(Information shown Opens)

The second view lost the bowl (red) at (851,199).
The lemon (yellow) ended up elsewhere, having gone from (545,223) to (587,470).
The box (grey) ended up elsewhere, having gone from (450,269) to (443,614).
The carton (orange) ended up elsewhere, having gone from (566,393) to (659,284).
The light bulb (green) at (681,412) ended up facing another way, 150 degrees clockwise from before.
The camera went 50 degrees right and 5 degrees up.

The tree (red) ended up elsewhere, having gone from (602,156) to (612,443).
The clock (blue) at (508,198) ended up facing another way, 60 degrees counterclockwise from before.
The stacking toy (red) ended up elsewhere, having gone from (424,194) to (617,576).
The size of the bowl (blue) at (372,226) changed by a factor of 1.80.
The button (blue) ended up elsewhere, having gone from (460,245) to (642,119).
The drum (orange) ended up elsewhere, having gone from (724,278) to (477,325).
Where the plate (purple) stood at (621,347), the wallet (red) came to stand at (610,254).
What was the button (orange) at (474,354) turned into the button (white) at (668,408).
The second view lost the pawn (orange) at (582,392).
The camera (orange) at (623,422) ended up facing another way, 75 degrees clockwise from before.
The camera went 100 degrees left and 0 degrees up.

(Information shown Closes)
(Information shown Opens)

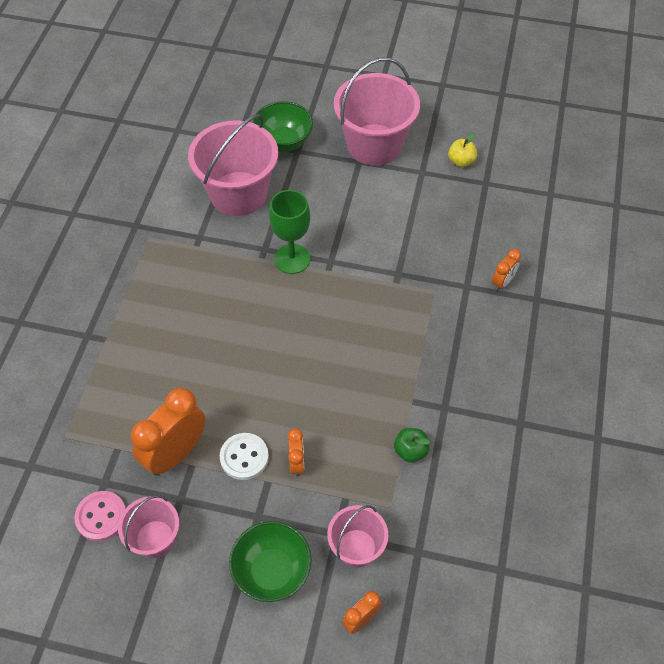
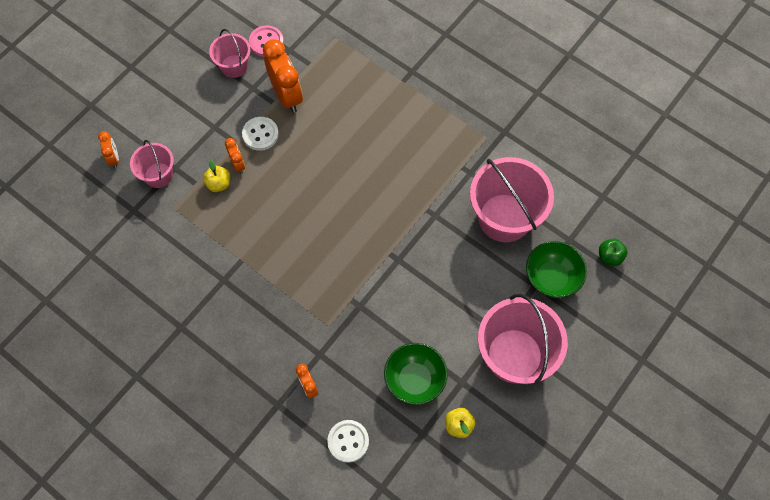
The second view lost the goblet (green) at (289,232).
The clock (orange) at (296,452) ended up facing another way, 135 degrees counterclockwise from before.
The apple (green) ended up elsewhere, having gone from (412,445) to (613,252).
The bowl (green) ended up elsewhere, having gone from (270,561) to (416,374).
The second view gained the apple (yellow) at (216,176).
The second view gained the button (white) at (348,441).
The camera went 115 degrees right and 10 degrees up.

(Information shown Closes)
(Information shown Opens)

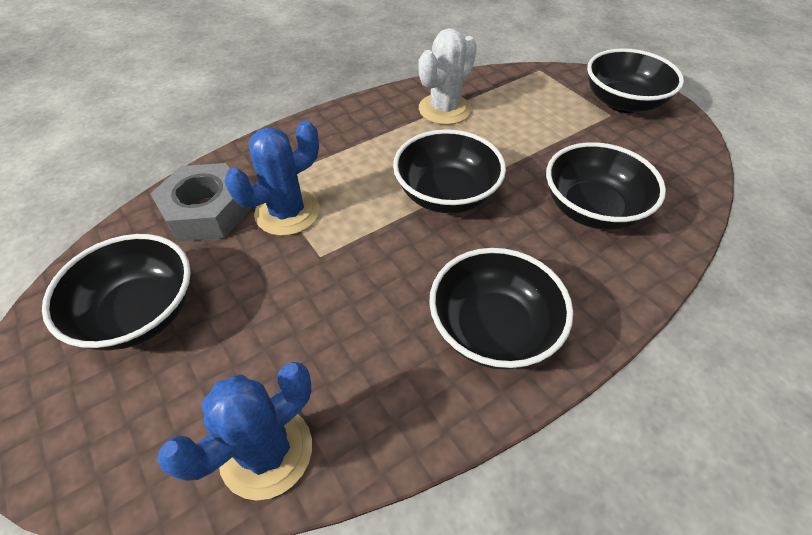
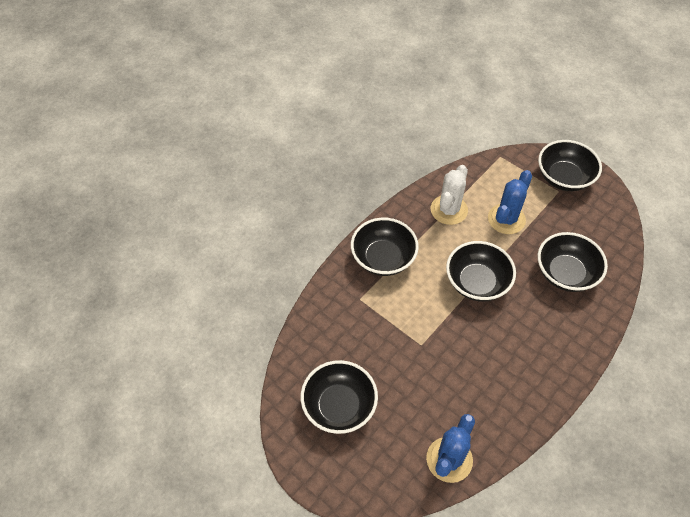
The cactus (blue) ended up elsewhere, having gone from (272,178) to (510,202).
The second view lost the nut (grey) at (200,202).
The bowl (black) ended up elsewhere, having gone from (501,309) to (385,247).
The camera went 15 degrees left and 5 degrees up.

(Information shown Closes)

### Task item
Print, without alteration, only the lines above between the one holding "The second view lost the bowl" and the one holding "The light bulb", inclusive.

### Task answer
The second view lost the bowl (red) at (851,199).
The lemon (yellow) ended up elsewhere, having gone from (545,223) to (587,470).
The box (grey) ended up elsewhere, having gone from (450,269) to (443,614).
The carton (orange) ended up elsewhere, having gone from (566,393) to (659,284).
The light bulb (green) at (681,412) ended up facing another way, 150 degrees clockwise from before.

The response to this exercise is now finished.